[Data below Boundary: Start]
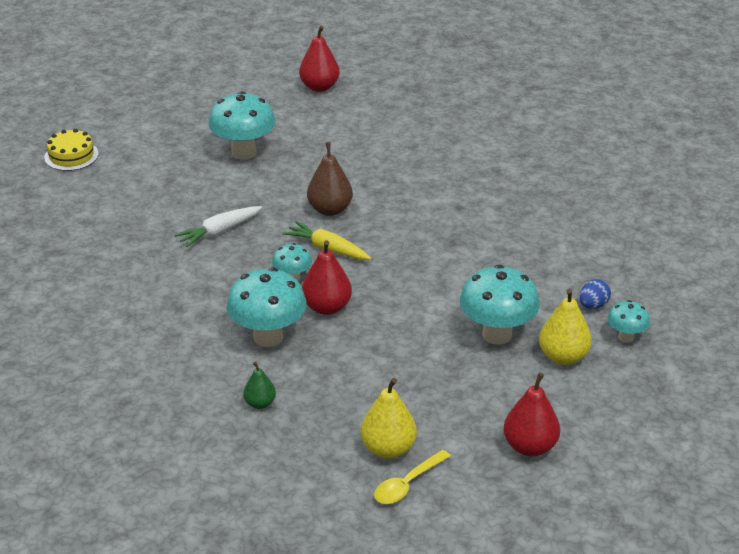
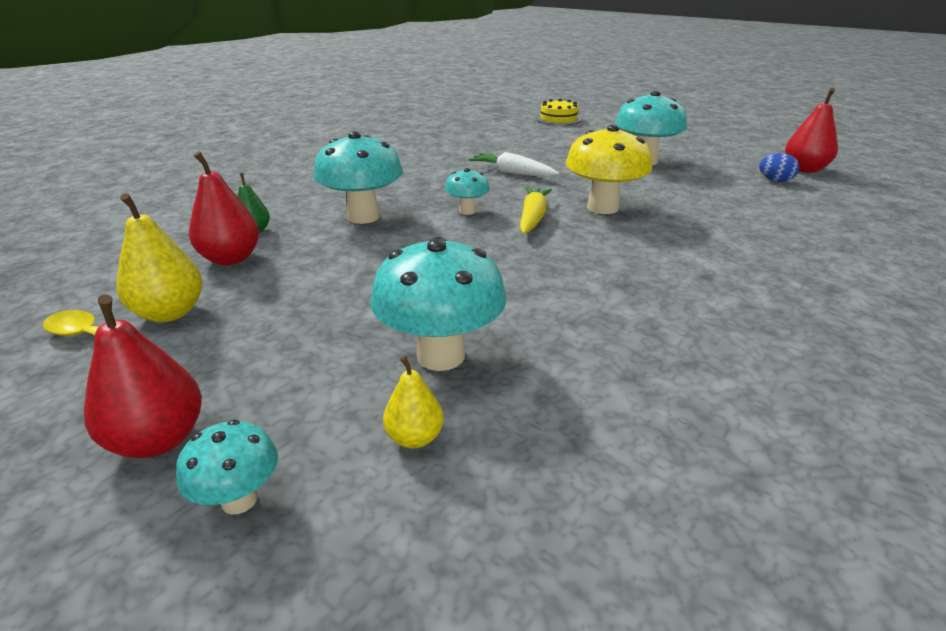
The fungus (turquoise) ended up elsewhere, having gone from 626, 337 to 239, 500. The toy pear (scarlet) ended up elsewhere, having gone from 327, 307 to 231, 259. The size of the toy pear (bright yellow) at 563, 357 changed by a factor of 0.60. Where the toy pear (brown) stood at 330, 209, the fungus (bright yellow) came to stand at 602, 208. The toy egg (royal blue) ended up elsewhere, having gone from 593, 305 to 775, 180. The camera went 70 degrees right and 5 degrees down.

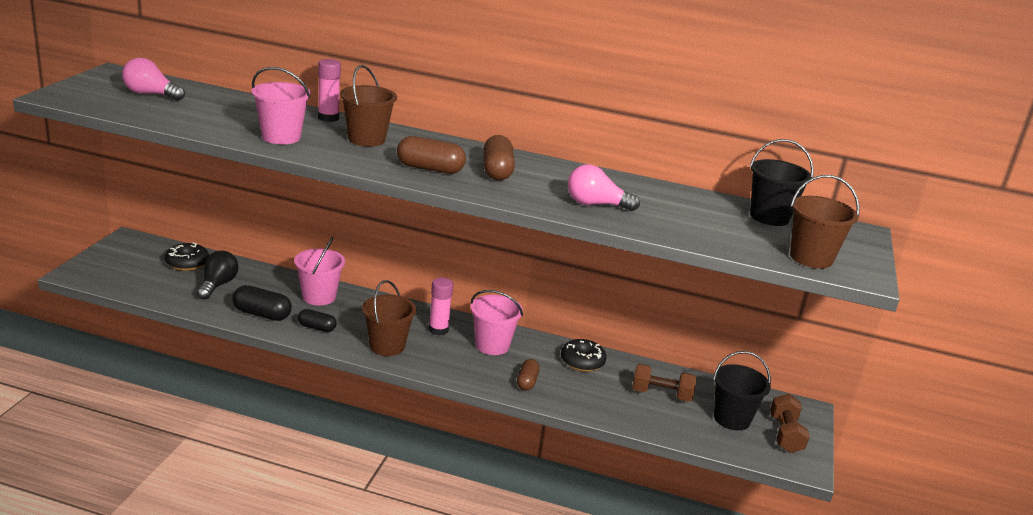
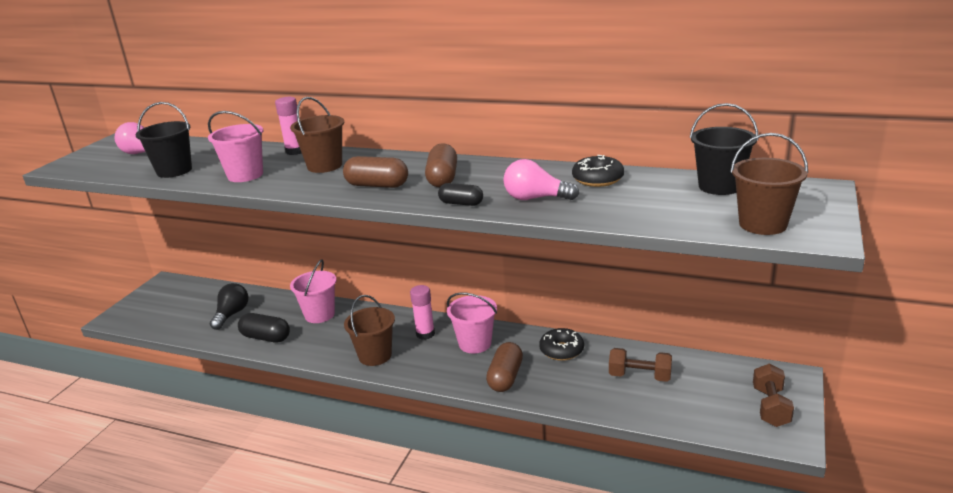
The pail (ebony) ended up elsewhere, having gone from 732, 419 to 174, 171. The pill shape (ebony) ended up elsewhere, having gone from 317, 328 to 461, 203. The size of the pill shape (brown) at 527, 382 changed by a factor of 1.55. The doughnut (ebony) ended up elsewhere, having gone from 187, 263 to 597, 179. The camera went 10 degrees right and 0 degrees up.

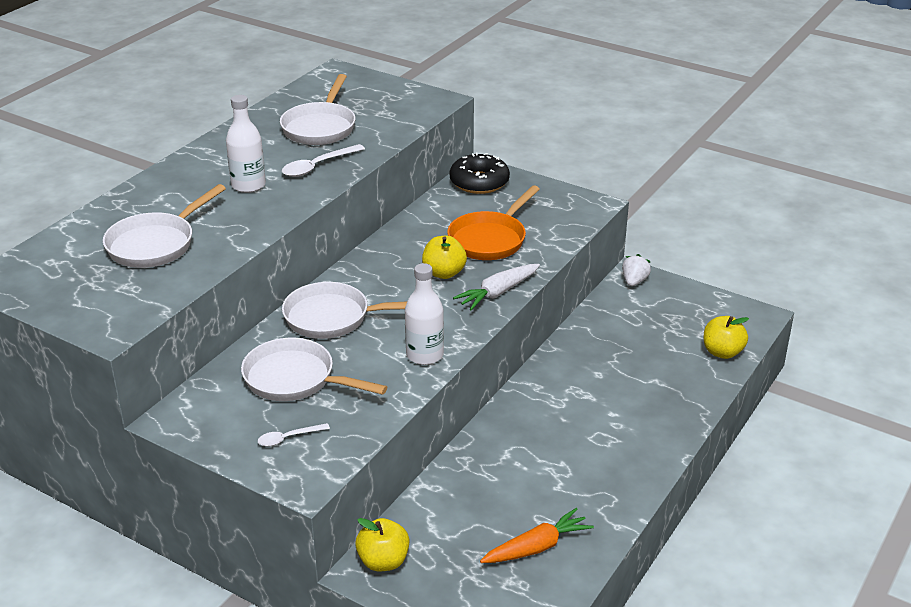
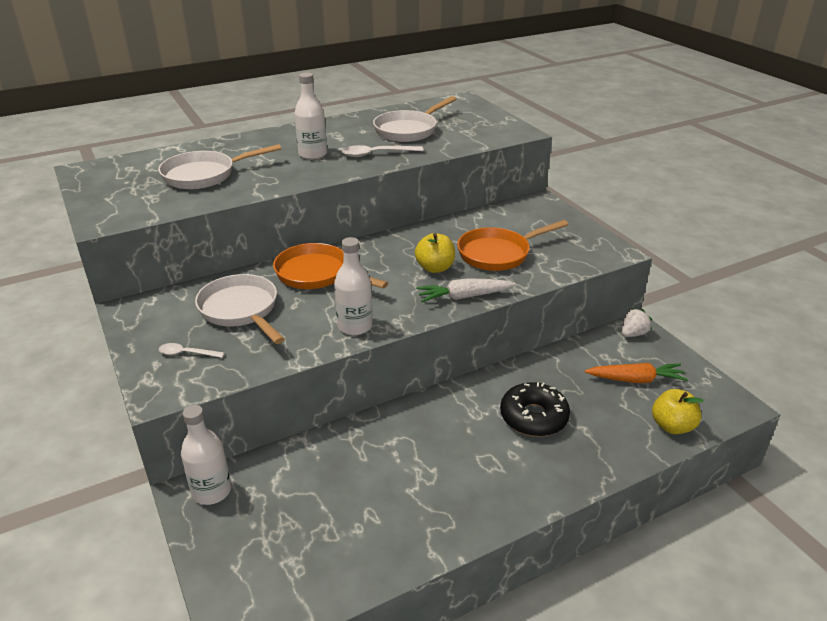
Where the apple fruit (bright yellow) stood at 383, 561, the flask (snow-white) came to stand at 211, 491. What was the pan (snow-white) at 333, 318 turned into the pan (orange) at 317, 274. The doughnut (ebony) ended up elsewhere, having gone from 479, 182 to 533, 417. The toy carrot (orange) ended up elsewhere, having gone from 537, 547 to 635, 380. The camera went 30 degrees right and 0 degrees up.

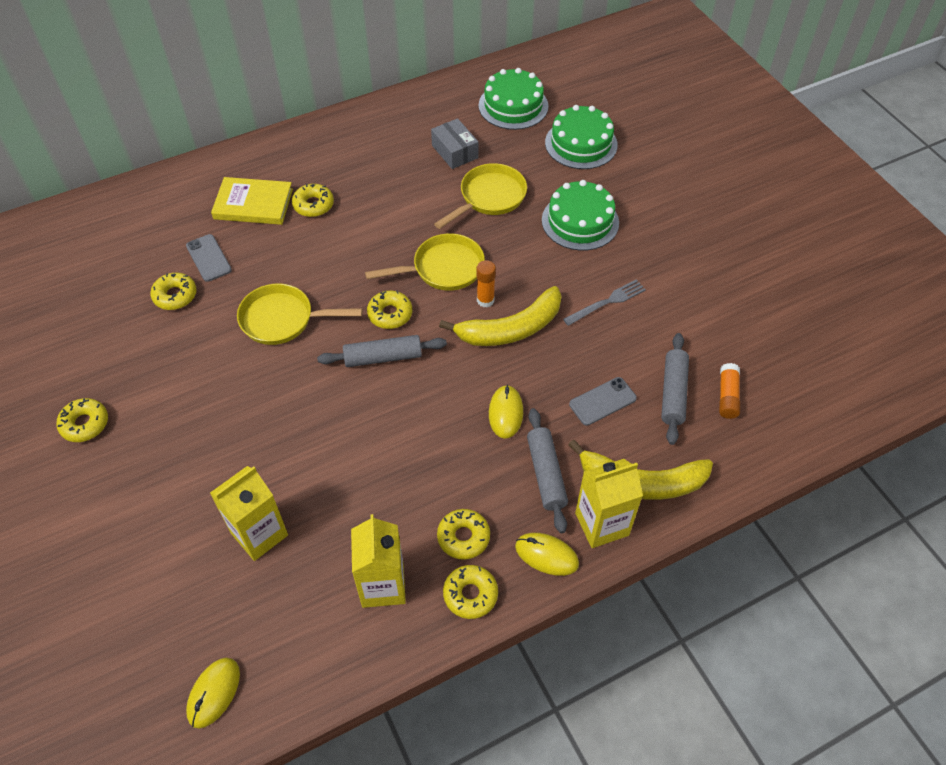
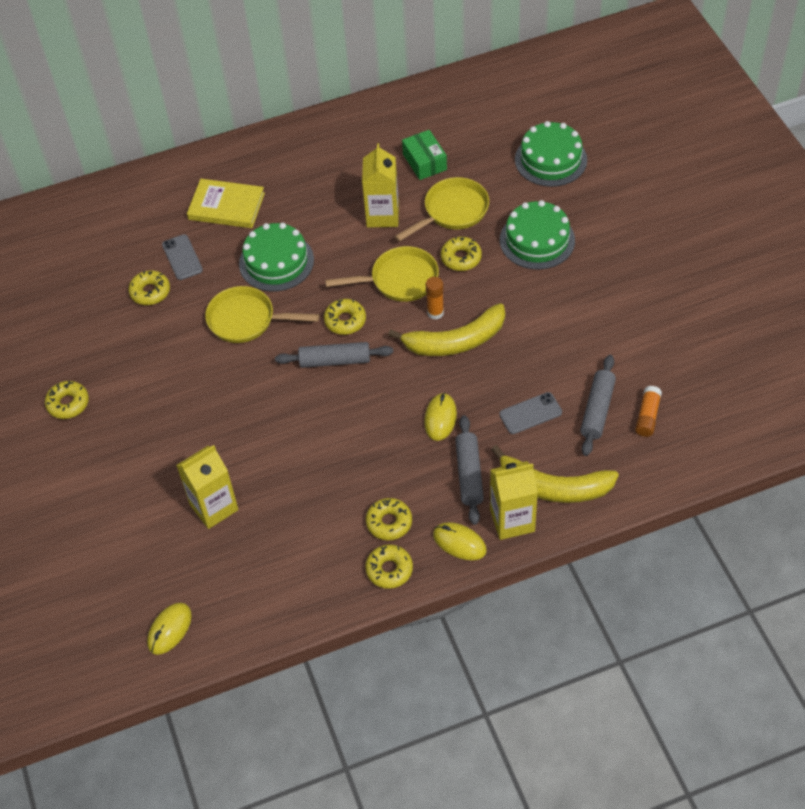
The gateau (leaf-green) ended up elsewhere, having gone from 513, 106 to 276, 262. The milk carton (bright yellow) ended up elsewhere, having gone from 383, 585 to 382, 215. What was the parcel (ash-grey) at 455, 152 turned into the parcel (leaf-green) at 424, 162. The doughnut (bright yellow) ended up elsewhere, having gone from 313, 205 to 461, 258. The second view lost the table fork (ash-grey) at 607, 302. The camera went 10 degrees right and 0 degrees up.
[Data below Boundary: End]
• Exercise aim
Report every line above that has the string "factor" in it.

• Written solution
The fungus (turquoise) ended up elsewhere, having gone from 626, 337 to 239, 500. The toy pear (scarlet) ended up elsewhere, having gone from 327, 307 to 231, 259. The size of the toy pear (bright yellow) at 563, 357 changed by a factor of 0.60. Where the toy pear (brown) stood at 330, 209, the fungus (bright yellow) came to stand at 602, 208. The toy egg (royal blue) ended up elsewhere, having gone from 593, 305 to 775, 180. The camera went 70 degrees right and 5 degrees down.
The pail (ebony) ended up elsewhere, having gone from 732, 419 to 174, 171. The pill shape (ebony) ended up elsewhere, having gone from 317, 328 to 461, 203. The size of the pill shape (brown) at 527, 382 changed by a factor of 1.55. The doughnut (ebony) ended up elsewhere, having gone from 187, 263 to 597, 179. The camera went 10 degrees right and 0 degrees up.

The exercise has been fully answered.